## What the exercise asks
Among the lines below, copy exactly those from the one with "R7: 150k (+12V, VB) -> 150k (VB, VC)" through the one with "Q1: NPN BC547", counting both ends.

*** Opening of Material supplied ***

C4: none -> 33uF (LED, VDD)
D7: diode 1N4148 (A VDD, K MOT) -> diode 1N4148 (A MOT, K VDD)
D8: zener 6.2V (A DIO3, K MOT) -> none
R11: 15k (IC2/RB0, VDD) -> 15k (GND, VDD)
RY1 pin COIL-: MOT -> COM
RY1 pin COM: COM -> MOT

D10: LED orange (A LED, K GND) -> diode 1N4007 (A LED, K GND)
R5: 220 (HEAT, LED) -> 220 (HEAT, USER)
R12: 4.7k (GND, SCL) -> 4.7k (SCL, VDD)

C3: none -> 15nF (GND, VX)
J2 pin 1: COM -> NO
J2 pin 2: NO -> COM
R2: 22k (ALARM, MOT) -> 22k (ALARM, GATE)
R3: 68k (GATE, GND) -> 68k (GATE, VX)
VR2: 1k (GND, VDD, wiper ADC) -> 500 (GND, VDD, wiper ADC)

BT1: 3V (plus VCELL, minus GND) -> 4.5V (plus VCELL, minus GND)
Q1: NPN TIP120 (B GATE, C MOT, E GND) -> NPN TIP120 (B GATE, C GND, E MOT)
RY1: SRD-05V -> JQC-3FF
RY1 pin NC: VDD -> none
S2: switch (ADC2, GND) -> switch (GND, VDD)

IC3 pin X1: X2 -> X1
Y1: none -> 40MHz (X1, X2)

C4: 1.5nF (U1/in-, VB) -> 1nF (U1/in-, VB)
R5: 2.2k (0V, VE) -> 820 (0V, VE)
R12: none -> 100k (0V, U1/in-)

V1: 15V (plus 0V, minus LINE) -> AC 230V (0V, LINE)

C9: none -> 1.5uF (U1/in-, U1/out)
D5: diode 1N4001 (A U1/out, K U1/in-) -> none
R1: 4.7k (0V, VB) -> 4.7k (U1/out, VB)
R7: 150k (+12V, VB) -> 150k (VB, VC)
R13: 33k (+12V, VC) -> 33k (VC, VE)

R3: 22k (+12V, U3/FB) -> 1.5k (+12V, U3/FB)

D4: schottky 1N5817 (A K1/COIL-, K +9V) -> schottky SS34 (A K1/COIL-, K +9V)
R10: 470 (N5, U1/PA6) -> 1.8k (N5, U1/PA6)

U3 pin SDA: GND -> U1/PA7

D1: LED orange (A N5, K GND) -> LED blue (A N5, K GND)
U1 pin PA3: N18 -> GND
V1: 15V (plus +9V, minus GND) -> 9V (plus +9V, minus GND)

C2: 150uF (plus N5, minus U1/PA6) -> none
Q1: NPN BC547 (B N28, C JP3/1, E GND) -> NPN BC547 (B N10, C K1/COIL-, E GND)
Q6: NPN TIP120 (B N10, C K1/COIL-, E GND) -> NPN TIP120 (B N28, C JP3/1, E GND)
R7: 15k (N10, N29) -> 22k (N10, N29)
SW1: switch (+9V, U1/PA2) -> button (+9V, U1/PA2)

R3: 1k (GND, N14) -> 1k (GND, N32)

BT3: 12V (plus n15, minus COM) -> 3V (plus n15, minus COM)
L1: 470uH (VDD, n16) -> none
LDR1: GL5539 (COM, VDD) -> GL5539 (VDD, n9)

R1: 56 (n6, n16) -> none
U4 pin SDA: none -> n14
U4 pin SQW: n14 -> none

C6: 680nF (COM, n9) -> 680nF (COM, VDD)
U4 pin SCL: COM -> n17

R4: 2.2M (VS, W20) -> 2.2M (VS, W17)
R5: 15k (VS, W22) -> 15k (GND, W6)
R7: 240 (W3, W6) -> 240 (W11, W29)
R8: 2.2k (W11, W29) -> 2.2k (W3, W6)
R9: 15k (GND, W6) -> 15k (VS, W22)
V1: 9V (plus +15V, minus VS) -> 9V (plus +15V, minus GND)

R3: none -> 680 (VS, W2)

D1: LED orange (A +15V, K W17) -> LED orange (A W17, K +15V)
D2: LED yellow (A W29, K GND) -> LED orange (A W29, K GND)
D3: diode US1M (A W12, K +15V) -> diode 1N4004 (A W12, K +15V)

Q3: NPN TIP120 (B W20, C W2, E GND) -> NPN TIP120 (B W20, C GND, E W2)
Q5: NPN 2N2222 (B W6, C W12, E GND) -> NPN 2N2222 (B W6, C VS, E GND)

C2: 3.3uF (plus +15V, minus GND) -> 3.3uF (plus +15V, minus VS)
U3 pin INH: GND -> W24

*** Close of Material supplied ***

## Response below
R7: 150k (+12V, VB) -> 150k (VB, VC)
R13: 33k (+12V, VC) -> 33k (VC, VE)

R3: 22k (+12V, U3/FB) -> 1.5k (+12V, U3/FB)

D4: schottky 1N5817 (A K1/COIL-, K +9V) -> schottky SS34 (A K1/COIL-, K +9V)
R10: 470 (N5, U1/PA6) -> 1.8k (N5, U1/PA6)

U3 pin SDA: GND -> U1/PA7

D1: LED orange (A N5, K GND) -> LED blue (A N5, K GND)
U1 pin PA3: N18 -> GND
V1: 15V (plus +9V, minus GND) -> 9V (plus +9V, minus GND)

C2: 150uF (plus N5, minus U1/PA6) -> none
Q1: NPN BC547 (B N28, C JP3/1, E GND) -> NPN BC547 (B N10, C K1/COIL-, E GND)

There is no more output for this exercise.